##### Study material
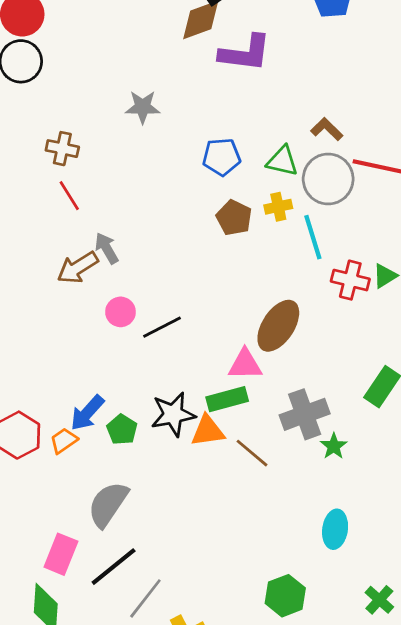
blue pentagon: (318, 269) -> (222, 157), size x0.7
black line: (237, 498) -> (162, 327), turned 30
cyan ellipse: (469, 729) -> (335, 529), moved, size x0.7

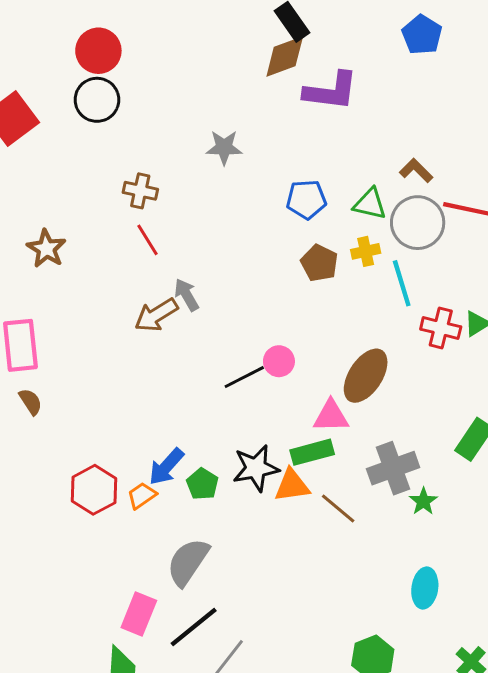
pink circle: (120, 312) -> (279, 361), moved

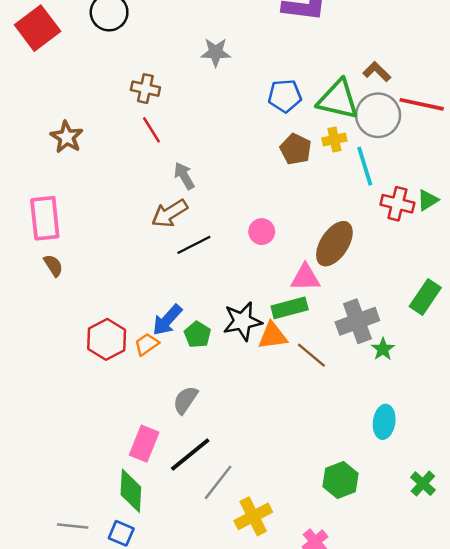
green triangle: (370, 204) -> (338, 99), size x1.5
brown arrow: (156, 315) -> (170, 213), moved
black line: (244, 377) -> (194, 245), moved
gray semicircle: (188, 562) -> (185, 400), size x0.7

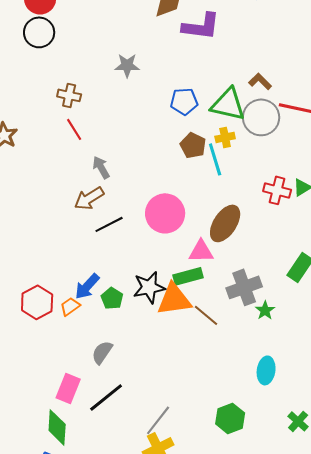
cyan line: (365, 166) -> (215, 159), moved
pink circle: (262, 232) -> (165, 213), size x1.8
orange triangle: (273, 336) -> (174, 299), size x1.4
gray line: (218, 482) -> (158, 420), moved

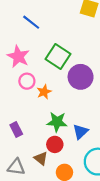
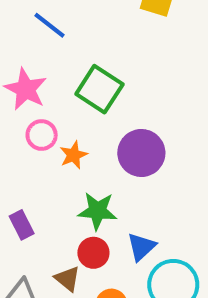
purple circle: (81, 77) -> (141, 153), moved
blue triangle: (81, 132) -> (141, 247), moved

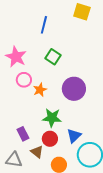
blue line: (50, 25) -> (44, 25), moved, turned 66
green square: (99, 89) -> (53, 57), size x0.7
purple rectangle: (22, 225) -> (23, 134), moved

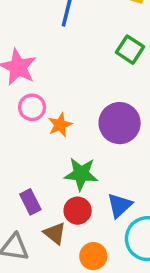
green square: (53, 57) -> (130, 50), moved

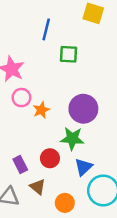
green square: (130, 50) -> (69, 54), moved, turned -30
green star: (81, 174) -> (72, 138), moved
red circle: (78, 211) -> (50, 158), moved

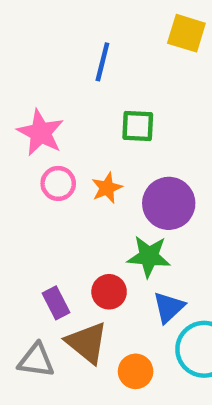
green square: (69, 54) -> (138, 126), moved
orange star: (41, 110) -> (107, 188), moved
brown triangle: (38, 187) -> (87, 343), size x1.5

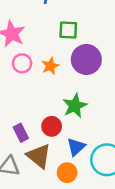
purple circle: (169, 203) -> (86, 59), moved
green star: (149, 256) -> (75, 106), turned -30
blue triangle: (169, 307) -> (76, 147), moved

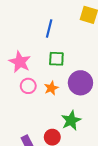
green square: (68, 30) -> (56, 59), moved

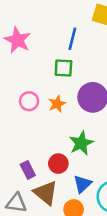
blue line: (49, 28) -> (72, 39), moved
pink star: (20, 62) -> (18, 40), moved

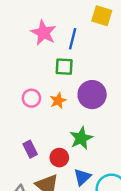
pink star: (18, 40) -> (44, 33), moved
purple rectangle: (28, 170) -> (30, 149), moved

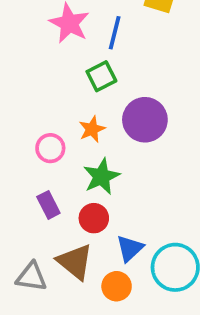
green square: (64, 67) -> (101, 76), turned -30
pink circle: (31, 98) -> (50, 148), moved
green star: (81, 138) -> (101, 177), moved

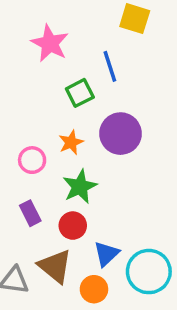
blue line: (115, 33) -> (110, 66), moved, turned -32

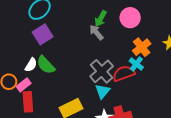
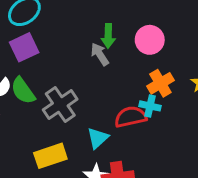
green arrow: (101, 19) -> (108, 36), turned -35
cyan cross: (136, 64) -> (150, 106), turned -32
gray cross: (102, 71) -> (60, 105), moved

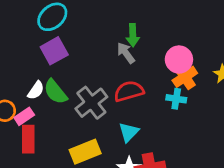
pink circle: (150, 40) -> (179, 60), moved
red semicircle: (131, 117) -> (129, 91), moved

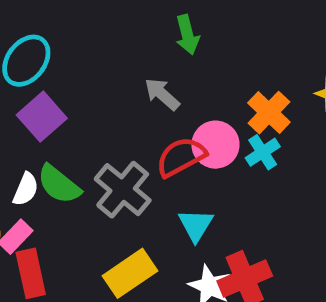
green arrow: (133, 35) -> (187, 35), moved
pink circle: (179, 60) -> (215, 145), moved
cyan cross: (176, 99) -> (263, 152), turned -30

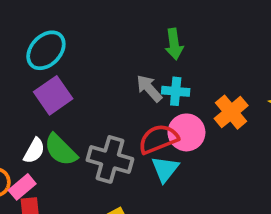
cyan cross: (263, 152) -> (176, 91), moved, turned 32
gray cross: (123, 190) -> (110, 159), turned -30
cyan triangle: (196, 225) -> (165, 169), moved

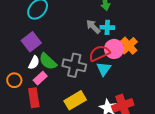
purple square: (53, 95) -> (31, 42), moved
orange cross: (231, 112) -> (129, 46), moved
pink rectangle: (22, 187) -> (40, 78), moved

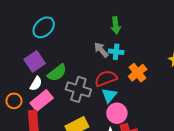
pink circle: (114, 49) -> (117, 113), moved
green semicircle: (48, 61) -> (57, 73), moved, turned -84
pink rectangle: (40, 78) -> (42, 101), size x1.5

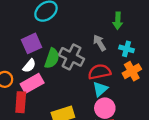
cyan cross: (116, 52) -> (127, 49), moved
green semicircle: (57, 73) -> (52, 58), turned -42
gray cross: (78, 89) -> (72, 57), moved

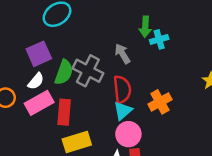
cyan cross: (127, 49) -> (159, 39), moved, turned -32
orange cross: (132, 71) -> (160, 102), moved
red semicircle: (99, 72) -> (122, 89), turned 95
red rectangle: (21, 102) -> (64, 112), moved

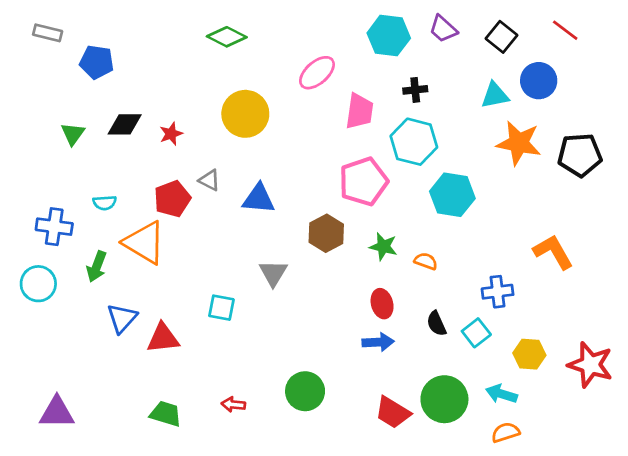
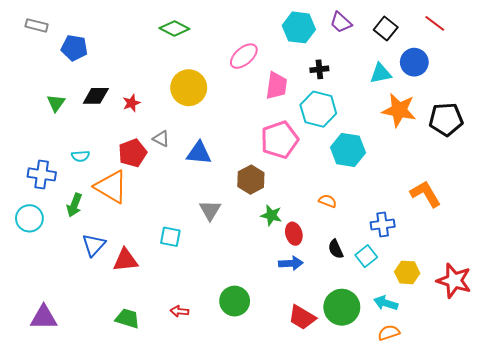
green star: (383, 247) -> (271, 215), moved

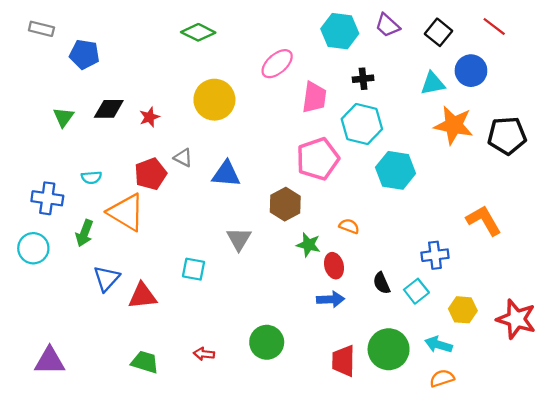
orange semicircle: (328, 201) -> (349, 226), moved
red trapezoid: (302, 317) -> (343, 361), turned 60

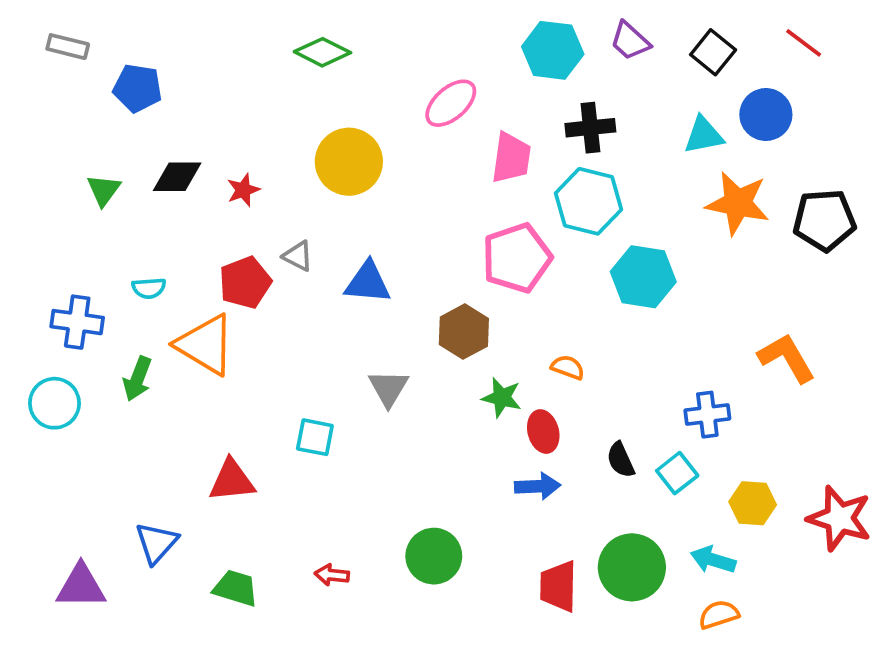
black cross: (363, 79) -> (590, 128), size x1.4
blue triangle: (106, 278) -> (156, 543), moved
##########
**The task**: If a line above contains the word "orange", list it.

**Exercise solution**:
orange triangle: (273, 336) -> (174, 299), size x1.4
orange star: (41, 110) -> (107, 188), moved
orange cross: (231, 112) -> (129, 46), moved
orange cross: (132, 71) -> (160, 102), moved
orange semicircle: (328, 201) -> (349, 226), moved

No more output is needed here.